DATA IN THIS EXERCISE: Begin

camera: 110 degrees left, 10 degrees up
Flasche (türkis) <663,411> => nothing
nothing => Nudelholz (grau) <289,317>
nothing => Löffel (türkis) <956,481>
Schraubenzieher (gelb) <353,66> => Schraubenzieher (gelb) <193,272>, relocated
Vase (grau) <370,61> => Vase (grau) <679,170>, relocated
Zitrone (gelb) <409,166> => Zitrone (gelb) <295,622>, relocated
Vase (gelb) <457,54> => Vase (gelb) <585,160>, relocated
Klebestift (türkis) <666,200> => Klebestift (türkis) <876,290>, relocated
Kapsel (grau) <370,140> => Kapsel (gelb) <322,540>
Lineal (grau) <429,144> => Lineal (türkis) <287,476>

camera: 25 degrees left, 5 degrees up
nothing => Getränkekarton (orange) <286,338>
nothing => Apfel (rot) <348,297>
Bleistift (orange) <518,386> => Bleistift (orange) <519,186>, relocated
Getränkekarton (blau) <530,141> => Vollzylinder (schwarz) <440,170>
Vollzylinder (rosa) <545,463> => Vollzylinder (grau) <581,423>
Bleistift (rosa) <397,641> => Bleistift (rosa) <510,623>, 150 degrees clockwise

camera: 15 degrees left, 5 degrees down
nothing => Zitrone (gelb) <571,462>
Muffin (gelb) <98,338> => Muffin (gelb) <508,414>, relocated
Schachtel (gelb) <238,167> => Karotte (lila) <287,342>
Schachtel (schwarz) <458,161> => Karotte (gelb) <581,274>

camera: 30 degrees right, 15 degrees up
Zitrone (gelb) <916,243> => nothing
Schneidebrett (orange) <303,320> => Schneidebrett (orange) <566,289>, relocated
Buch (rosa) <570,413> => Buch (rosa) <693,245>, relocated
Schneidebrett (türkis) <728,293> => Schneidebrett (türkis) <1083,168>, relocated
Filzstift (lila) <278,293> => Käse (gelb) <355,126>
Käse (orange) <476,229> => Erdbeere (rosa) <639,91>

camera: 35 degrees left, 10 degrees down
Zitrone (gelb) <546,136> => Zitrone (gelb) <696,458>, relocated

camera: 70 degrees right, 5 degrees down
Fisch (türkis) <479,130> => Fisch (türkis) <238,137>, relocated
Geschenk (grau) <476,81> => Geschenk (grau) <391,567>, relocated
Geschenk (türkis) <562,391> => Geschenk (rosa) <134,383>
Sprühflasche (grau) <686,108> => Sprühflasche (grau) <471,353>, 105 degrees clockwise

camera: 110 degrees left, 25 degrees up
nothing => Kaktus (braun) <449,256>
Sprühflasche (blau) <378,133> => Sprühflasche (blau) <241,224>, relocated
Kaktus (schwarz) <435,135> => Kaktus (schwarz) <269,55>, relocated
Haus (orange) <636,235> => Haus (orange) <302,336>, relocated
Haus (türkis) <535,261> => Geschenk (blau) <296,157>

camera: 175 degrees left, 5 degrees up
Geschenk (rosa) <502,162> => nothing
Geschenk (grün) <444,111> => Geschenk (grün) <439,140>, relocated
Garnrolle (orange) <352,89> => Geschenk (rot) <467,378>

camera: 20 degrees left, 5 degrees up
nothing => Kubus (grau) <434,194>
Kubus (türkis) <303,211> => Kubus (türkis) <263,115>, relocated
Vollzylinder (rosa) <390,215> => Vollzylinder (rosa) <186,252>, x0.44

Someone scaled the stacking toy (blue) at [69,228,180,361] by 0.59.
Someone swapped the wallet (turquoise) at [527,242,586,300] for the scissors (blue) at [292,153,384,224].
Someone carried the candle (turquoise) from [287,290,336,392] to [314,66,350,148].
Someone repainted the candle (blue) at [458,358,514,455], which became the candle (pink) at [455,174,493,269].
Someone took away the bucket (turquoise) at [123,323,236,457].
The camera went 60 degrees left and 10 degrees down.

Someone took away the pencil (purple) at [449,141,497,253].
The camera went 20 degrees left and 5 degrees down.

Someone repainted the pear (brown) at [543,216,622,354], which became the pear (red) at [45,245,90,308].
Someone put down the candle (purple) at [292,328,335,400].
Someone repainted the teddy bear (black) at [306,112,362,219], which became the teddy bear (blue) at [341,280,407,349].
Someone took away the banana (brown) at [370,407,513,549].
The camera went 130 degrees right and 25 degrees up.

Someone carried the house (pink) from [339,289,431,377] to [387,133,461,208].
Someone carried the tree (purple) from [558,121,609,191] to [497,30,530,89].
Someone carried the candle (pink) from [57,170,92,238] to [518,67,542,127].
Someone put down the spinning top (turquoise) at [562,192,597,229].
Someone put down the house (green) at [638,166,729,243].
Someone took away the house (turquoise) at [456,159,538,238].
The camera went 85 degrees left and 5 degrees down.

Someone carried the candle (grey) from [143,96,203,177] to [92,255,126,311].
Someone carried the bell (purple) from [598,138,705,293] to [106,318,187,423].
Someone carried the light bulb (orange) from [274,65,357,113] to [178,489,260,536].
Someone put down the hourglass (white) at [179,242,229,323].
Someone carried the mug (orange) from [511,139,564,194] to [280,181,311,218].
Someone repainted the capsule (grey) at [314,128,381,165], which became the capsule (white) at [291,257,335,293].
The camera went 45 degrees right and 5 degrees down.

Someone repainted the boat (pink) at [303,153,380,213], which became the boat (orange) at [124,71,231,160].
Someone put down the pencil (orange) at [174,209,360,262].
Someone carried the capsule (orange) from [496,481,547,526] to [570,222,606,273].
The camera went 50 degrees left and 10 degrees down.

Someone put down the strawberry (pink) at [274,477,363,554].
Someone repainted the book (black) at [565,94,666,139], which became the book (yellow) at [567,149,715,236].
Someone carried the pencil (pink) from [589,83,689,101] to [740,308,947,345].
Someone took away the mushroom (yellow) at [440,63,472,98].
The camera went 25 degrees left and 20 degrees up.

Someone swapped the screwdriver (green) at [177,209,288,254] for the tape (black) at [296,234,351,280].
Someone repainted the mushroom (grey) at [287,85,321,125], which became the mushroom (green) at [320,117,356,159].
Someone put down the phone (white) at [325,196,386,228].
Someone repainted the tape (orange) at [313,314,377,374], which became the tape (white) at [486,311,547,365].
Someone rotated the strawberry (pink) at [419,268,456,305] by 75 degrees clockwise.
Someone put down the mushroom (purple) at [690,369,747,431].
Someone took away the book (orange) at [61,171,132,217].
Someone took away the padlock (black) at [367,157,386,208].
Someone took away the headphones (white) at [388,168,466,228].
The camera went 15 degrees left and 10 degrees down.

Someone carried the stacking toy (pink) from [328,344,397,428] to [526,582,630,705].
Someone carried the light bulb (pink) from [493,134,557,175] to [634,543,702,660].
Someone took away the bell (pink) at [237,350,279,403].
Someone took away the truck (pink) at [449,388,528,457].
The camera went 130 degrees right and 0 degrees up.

DATA IN THIS EXERCISE: End

_YOUR INSTRUCTIONS_
Within the material, how many lines hold the word "Vase"? Only the number is needed.

_PROBLEM SOLUTION_
2